→ Task goal
Your answer must be an exact copy of the records below, with every picture left out.

→ Data extracts
>>>>>
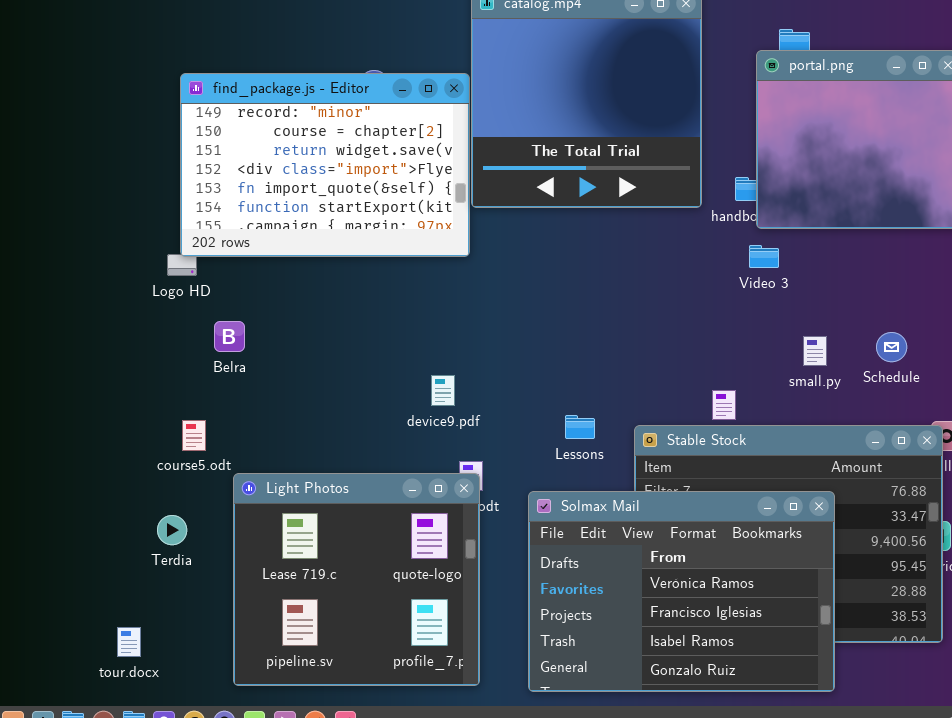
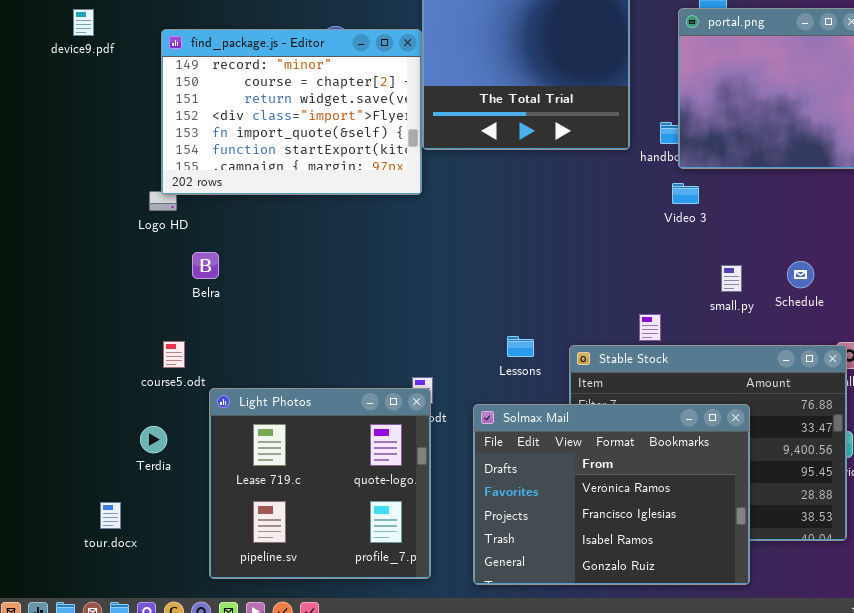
device9.pdf: [431,375,455,406] -> [73,9,94,36], moved
tour.docx: [117,627,141,657] -> [100,502,121,529], moved

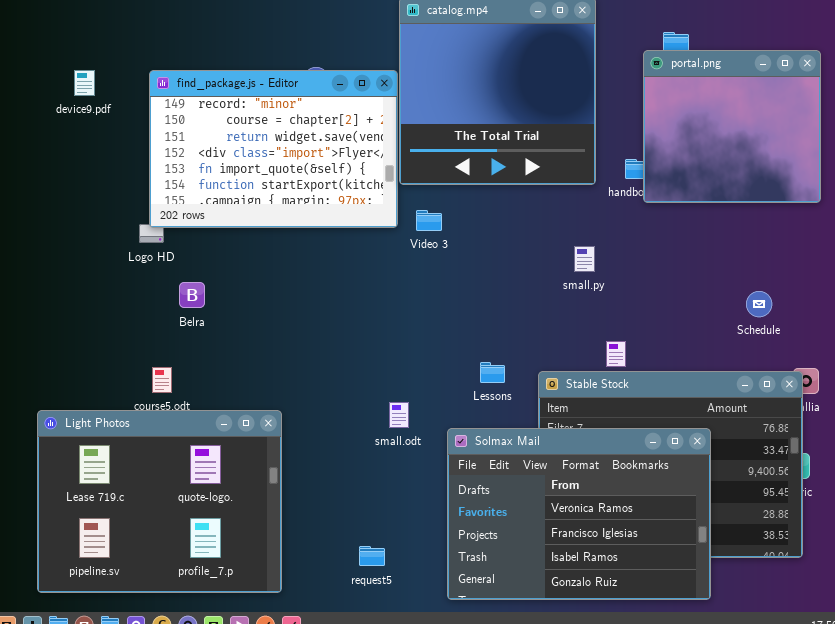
device9.pdf: [73,9,94,36] -> [74,70,95,96], moved
Video 3: [672,183,699,204] -> [416,210,442,231], moved
small.py: [721,265,742,292] -> [574,246,595,272], moved
Light Photos: [209,388,431,579] -> [37,410,282,593], moved, resized

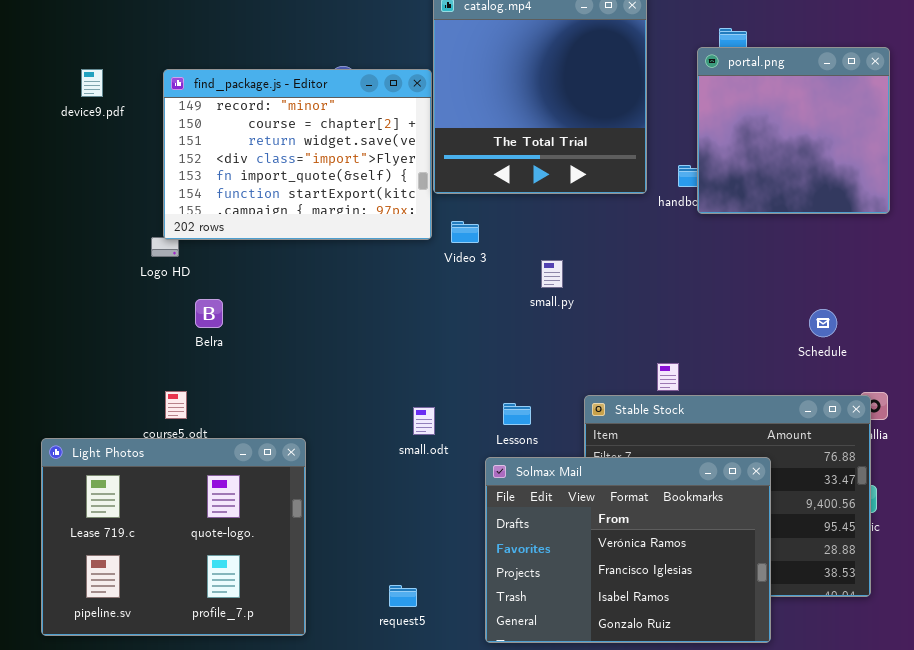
small.py: [574,246,595,272] -> [541,260,563,288], moved
Lessons: [480,362,505,383] -> [503,403,531,425], moved
small.odt: [389,402,409,428] -> [413,407,435,435], moved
<<<<<
→ Output for this task
device9.pdf: [431,375,455,406] -> [73,9,94,36], moved
tour.docx: [117,627,141,657] -> [100,502,121,529], moved

device9.pdf: [73,9,94,36] -> [74,70,95,96], moved
Video 3: [672,183,699,204] -> [416,210,442,231], moved
small.py: [721,265,742,292] -> [574,246,595,272], moved
Light Photos: [209,388,431,579] -> [37,410,282,593], moved, resized

small.py: [574,246,595,272] -> [541,260,563,288], moved
Lessons: [480,362,505,383] -> [503,403,531,425], moved
small.odt: [389,402,409,428] -> [413,407,435,435], moved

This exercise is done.